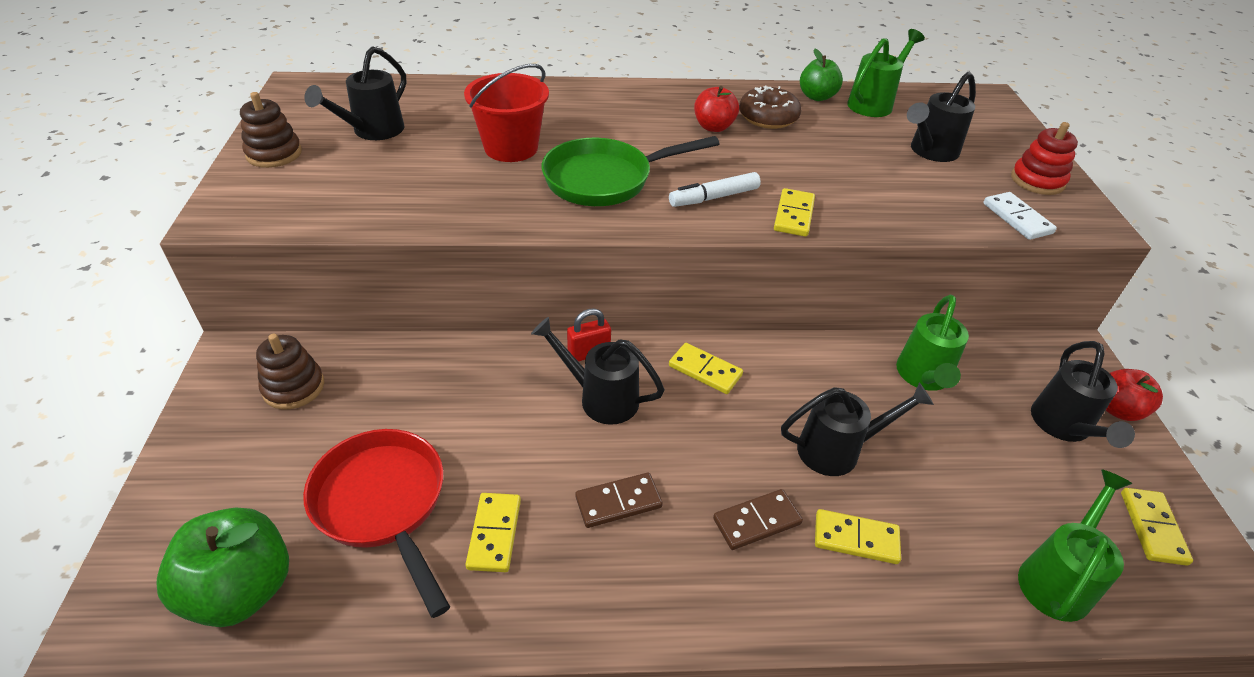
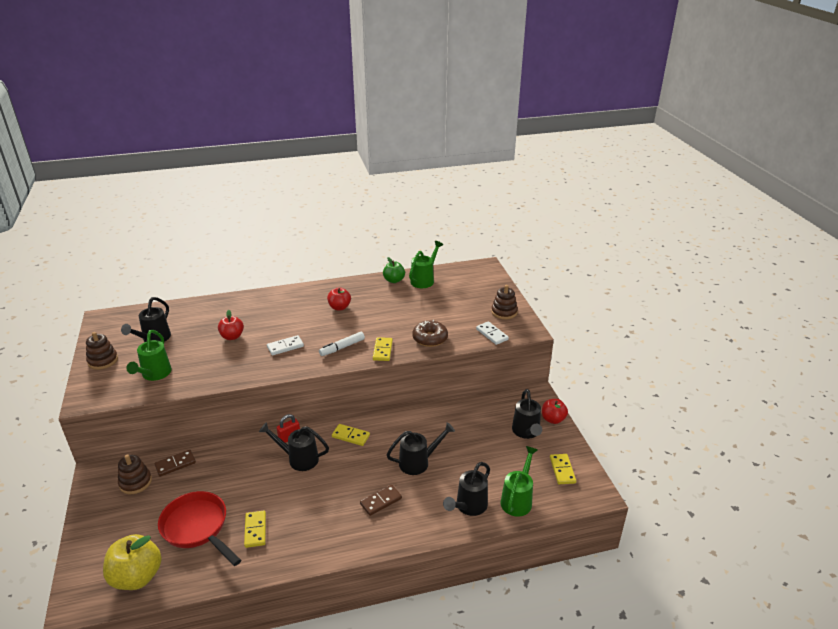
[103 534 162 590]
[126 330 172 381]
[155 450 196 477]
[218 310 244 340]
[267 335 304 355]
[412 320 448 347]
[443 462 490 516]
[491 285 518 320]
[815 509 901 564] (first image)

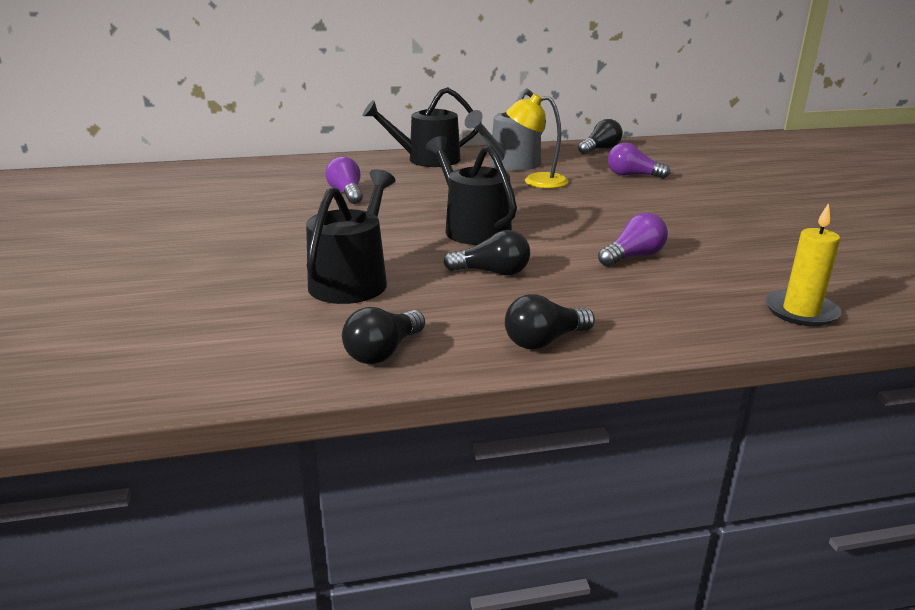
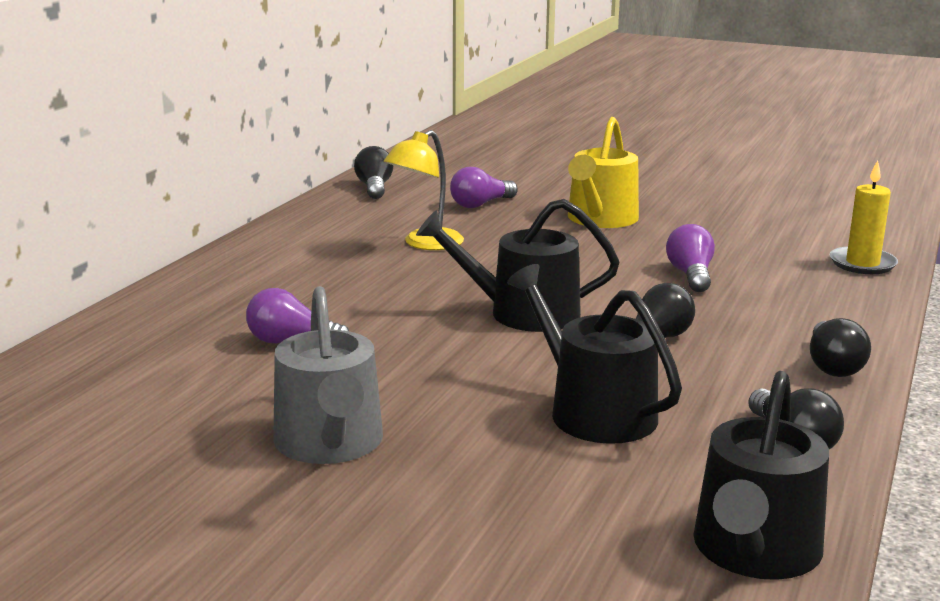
[273 286 383 464]
[568 117 639 228]
[693 371 829 580]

——

### How to complete this task
Write out the records word for word. Pictures stay out.

### Response
[103 534 162 590]
[126 330 172 381]
[155 450 196 477]
[218 310 244 340]
[267 335 304 355]
[412 320 448 347]
[443 462 490 516]
[491 285 518 320]
[815 509 901 564] (first image)

[273 286 383 464]
[568 117 639 228]
[693 371 829 580]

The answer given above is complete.